## TASK OBJECTIVE
Work through the records that follow and return each line containing the word "brown".

[Opening DATA SHOWN section]

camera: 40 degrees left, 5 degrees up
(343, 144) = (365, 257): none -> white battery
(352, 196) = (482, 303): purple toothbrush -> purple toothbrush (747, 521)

[Closing DATA SHOWN section]
[Opening DATA SHOWN section]

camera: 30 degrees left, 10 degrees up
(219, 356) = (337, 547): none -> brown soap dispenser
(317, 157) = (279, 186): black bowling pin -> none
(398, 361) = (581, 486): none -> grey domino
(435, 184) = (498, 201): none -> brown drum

[Closing DATA SHOWN section]

## YOUR SOLUTION
(219, 356) = (337, 547): none -> brown soap dispenser
(435, 184) = (498, 201): none -> brown drum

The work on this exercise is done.